Set out each line from the following listing that includes the word "boat".

Input data section start

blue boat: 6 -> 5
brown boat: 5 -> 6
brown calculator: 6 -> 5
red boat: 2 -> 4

Input data section end
Input data section start

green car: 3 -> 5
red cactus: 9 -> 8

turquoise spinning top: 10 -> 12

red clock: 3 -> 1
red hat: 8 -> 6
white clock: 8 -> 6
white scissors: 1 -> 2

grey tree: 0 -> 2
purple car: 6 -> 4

Input data section end

■ Task result:
blue boat: 6 -> 5
brown boat: 5 -> 6
red boat: 2 -> 4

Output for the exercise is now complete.